* What you need to do:
The records below must be copied in full, exactly as they read.

== Supplied material

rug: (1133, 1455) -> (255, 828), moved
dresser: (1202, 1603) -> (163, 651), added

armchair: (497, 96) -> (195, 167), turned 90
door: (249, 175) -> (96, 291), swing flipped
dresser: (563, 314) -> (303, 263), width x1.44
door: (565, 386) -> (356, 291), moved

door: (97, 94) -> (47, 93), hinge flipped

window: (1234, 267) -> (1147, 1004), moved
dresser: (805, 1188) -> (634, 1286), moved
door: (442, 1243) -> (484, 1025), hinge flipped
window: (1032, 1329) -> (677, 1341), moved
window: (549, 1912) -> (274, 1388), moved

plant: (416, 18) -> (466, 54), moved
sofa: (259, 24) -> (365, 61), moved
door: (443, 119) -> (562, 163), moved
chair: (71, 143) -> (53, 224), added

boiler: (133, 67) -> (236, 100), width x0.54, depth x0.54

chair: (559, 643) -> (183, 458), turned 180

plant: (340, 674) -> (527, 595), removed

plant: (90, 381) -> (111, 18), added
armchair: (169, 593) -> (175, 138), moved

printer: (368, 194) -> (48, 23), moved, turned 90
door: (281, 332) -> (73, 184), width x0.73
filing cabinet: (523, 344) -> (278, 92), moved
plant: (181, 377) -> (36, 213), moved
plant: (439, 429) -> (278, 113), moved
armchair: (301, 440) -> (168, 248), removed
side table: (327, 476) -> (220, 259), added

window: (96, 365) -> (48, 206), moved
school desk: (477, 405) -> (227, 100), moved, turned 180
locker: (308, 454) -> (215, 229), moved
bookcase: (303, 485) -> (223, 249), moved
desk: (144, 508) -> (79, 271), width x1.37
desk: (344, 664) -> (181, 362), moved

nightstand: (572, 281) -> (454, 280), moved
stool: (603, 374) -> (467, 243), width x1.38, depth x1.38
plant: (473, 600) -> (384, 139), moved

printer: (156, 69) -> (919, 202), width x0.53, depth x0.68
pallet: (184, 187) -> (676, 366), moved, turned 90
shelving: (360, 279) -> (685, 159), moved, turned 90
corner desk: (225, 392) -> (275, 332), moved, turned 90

====

* Reply:
rug: (1133, 1455) -> (255, 828), moved
dresser: (1202, 1603) -> (163, 651), added

armchair: (497, 96) -> (195, 167), turned 90
door: (249, 175) -> (96, 291), swing flipped
dresser: (563, 314) -> (303, 263), width x1.44
door: (565, 386) -> (356, 291), moved

door: (97, 94) -> (47, 93), hinge flipped

window: (1234, 267) -> (1147, 1004), moved
dresser: (805, 1188) -> (634, 1286), moved
door: (442, 1243) -> (484, 1025), hinge flipped
window: (1032, 1329) -> (677, 1341), moved
window: (549, 1912) -> (274, 1388), moved

plant: (416, 18) -> (466, 54), moved
sofa: (259, 24) -> (365, 61), moved
door: (443, 119) -> (562, 163), moved
chair: (71, 143) -> (53, 224), added

boiler: (133, 67) -> (236, 100), width x0.54, depth x0.54

chair: (559, 643) -> (183, 458), turned 180

plant: (340, 674) -> (527, 595), removed

plant: (90, 381) -> (111, 18), added
armchair: (169, 593) -> (175, 138), moved

printer: (368, 194) -> (48, 23), moved, turned 90
door: (281, 332) -> (73, 184), width x0.73
filing cabinet: (523, 344) -> (278, 92), moved
plant: (181, 377) -> (36, 213), moved
plant: (439, 429) -> (278, 113), moved
armchair: (301, 440) -> (168, 248), removed
side table: (327, 476) -> (220, 259), added

window: (96, 365) -> (48, 206), moved
school desk: (477, 405) -> (227, 100), moved, turned 180
locker: (308, 454) -> (215, 229), moved
bookcase: (303, 485) -> (223, 249), moved
desk: (144, 508) -> (79, 271), width x1.37
desk: (344, 664) -> (181, 362), moved

nightstand: (572, 281) -> (454, 280), moved
stool: (603, 374) -> (467, 243), width x1.38, depth x1.38
plant: (473, 600) -> (384, 139), moved

printer: (156, 69) -> (919, 202), width x0.53, depth x0.68
pallet: (184, 187) -> (676, 366), moved, turned 90
shelving: (360, 279) -> (685, 159), moved, turned 90
corner desk: (225, 392) -> (275, 332), moved, turned 90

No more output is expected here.